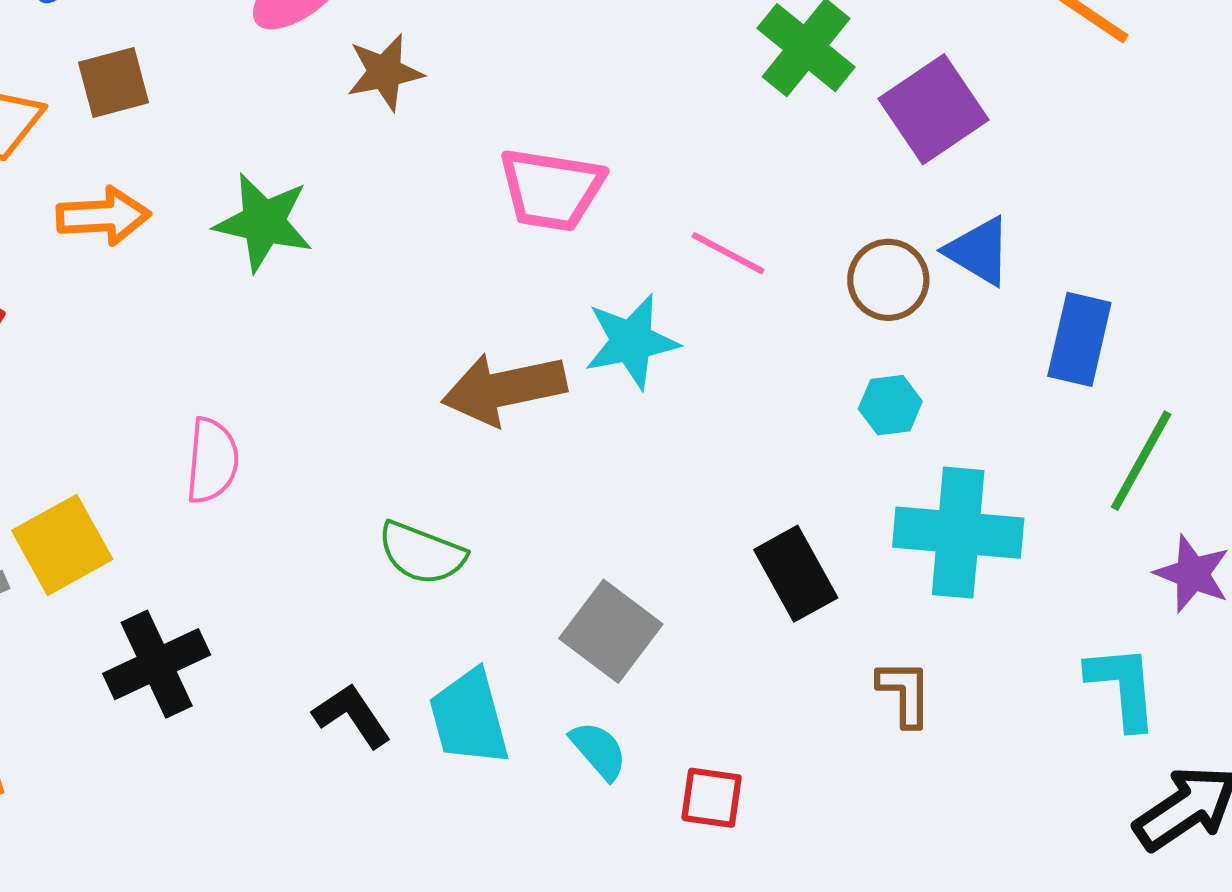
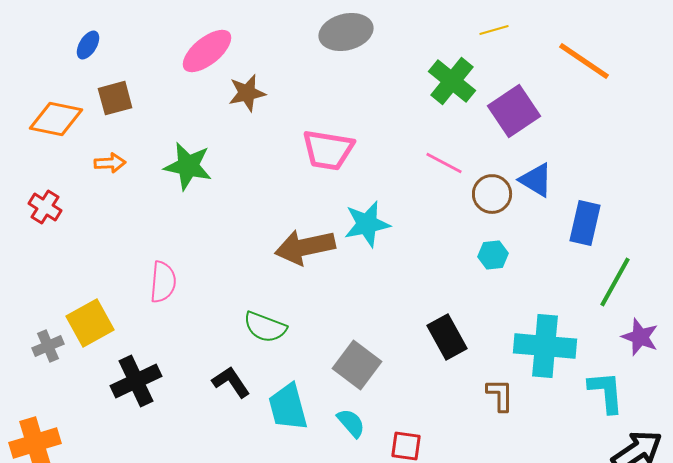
orange arrow: (103, 216) -> (110, 163), size x0.7
pink line: (728, 253) -> (444, 163), moved
cyan cross: (958, 533) -> (545, 346), moved
black L-shape: (352, 716) -> (231, 382), moved

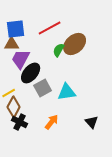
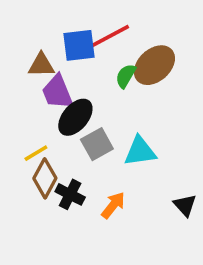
blue square: (16, 29) -> (79, 45), moved
purple trapezoid: (21, 59) -> (57, 92), turned -50
black cross: (20, 122) -> (70, 194), moved

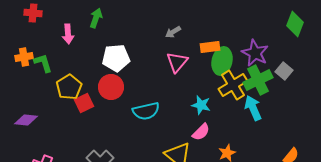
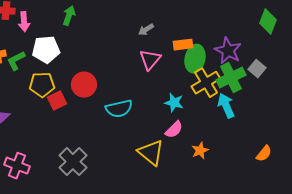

···

*Aim of the exercise*
Everything in the entries except the pictures must be duplicated exactly.

*Response to the task*
orange arrow: (103, 216) -> (110, 163), size x0.7
pink line: (728, 253) -> (444, 163), moved
cyan cross: (958, 533) -> (545, 346), moved
black L-shape: (352, 716) -> (231, 382), moved

blue square: (16, 29) -> (79, 45), moved
purple trapezoid: (21, 59) -> (57, 92), turned -50
black cross: (20, 122) -> (70, 194), moved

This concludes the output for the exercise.